Would you retype the lines from the one that holds "RELAY1 pin IN1: TX0 -> D22" to the final line of the entries below, both ends included and exactly as written, but without pictures?

*** Opening Information given ***

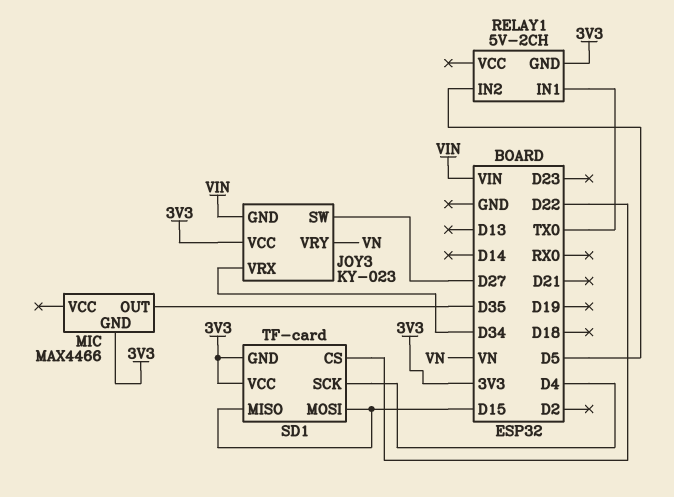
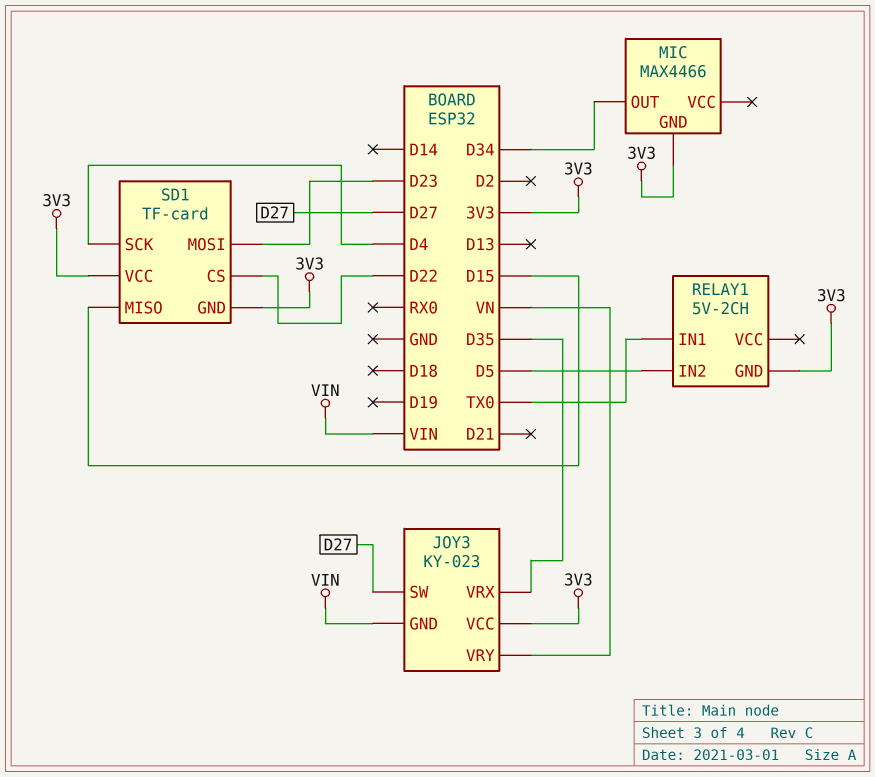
JOY3 pin VRX: D34 -> D35
MIC pin OUT: D35 -> D34
SD1 pin MOSI: D15 -> D23

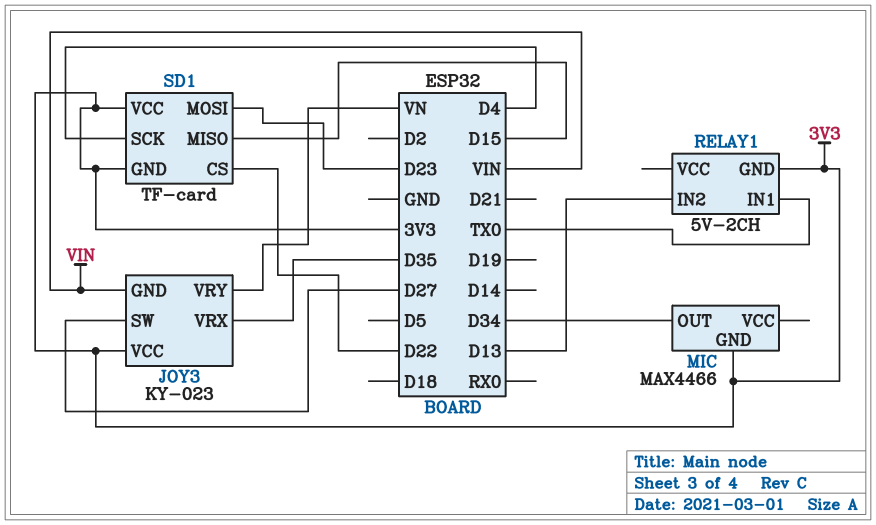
RELAY1 pin IN2: D5 -> D13

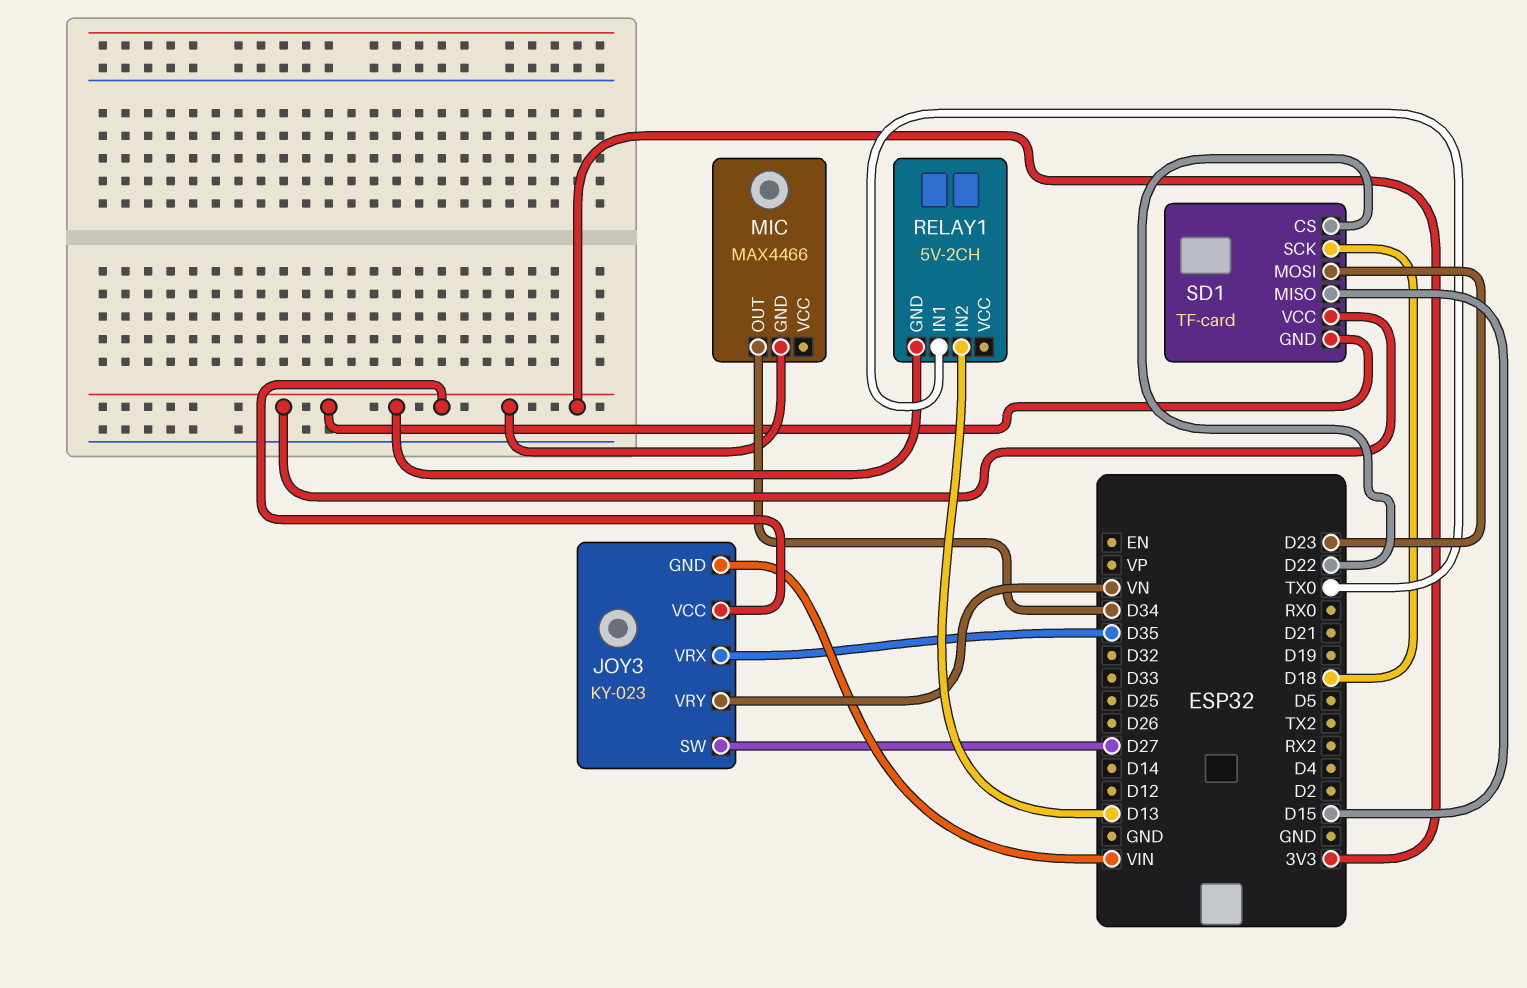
SD1 pin SCK: D4 -> D18

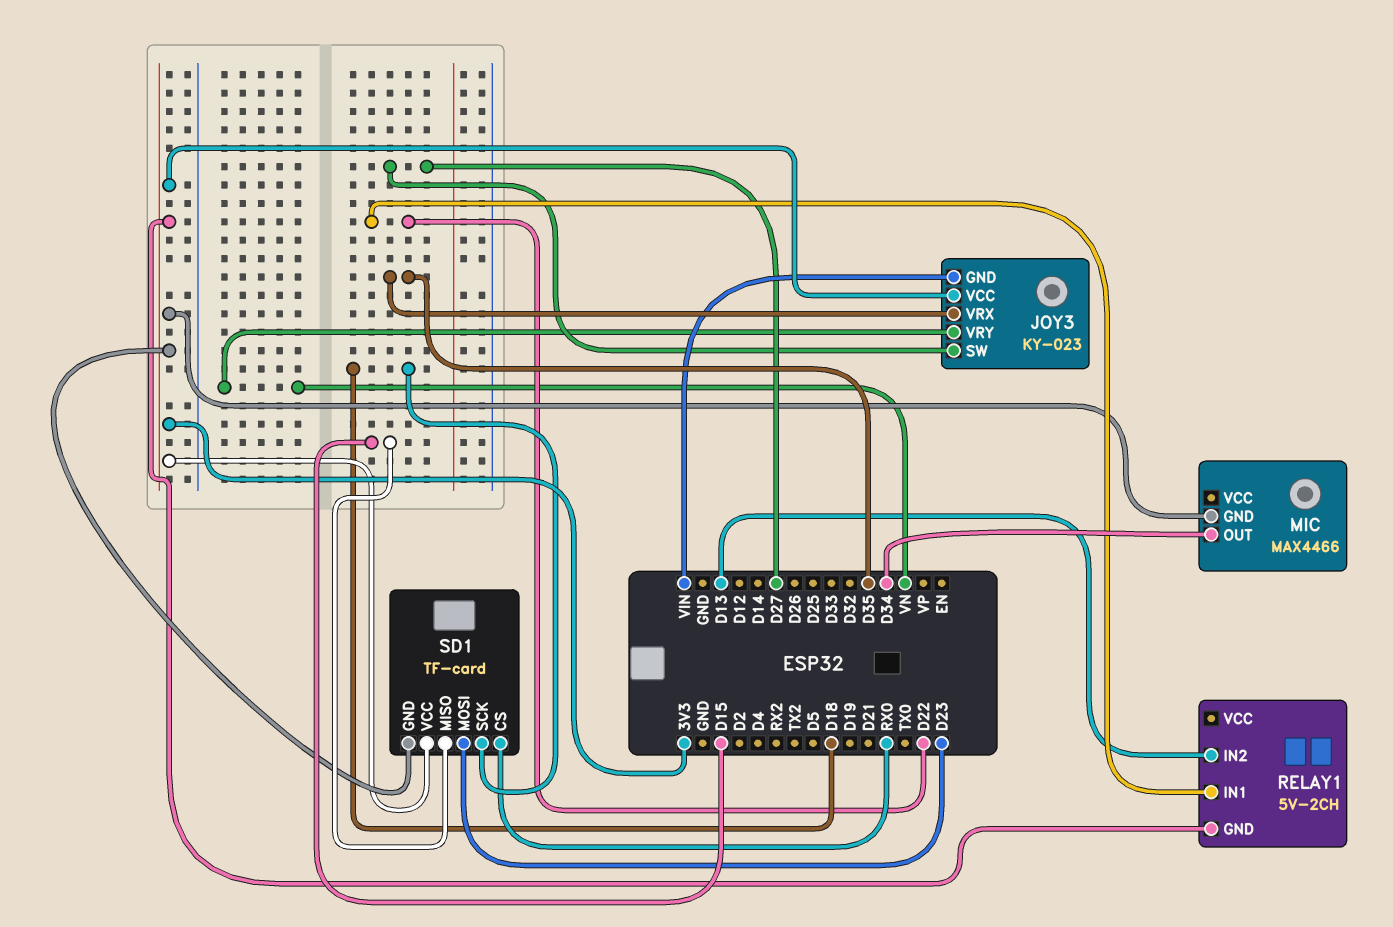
RELAY1 pin IN1: TX0 -> D22
SD1 pin CS: D22 -> RX0

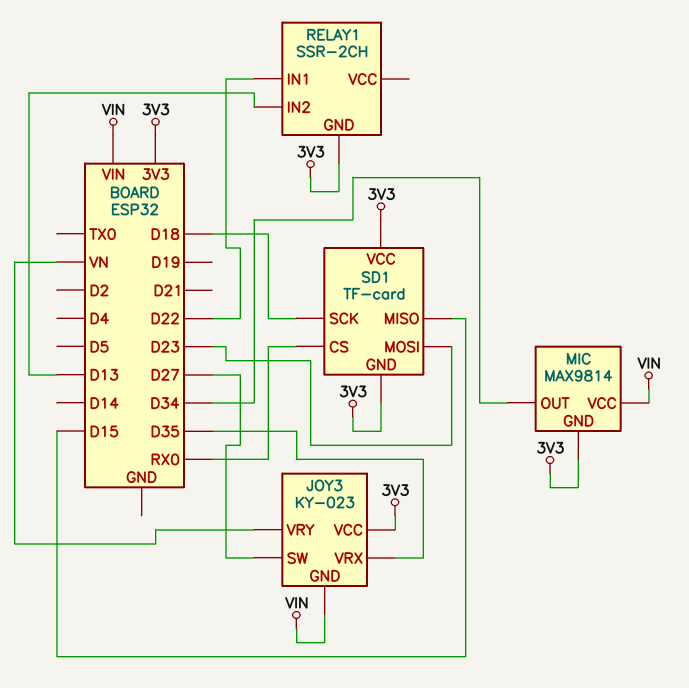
MIC: MAX4466 -> MAX9814
MIC pin VCC: none -> VIN
RELAY1: 5V-2CH -> SSR-2CH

*** Closing Information given ***

• Exercise response
RELAY1 pin IN1: TX0 -> D22
SD1 pin CS: D22 -> RX0

MIC: MAX4466 -> MAX9814
MIC pin VCC: none -> VIN
RELAY1: 5V-2CH -> SSR-2CH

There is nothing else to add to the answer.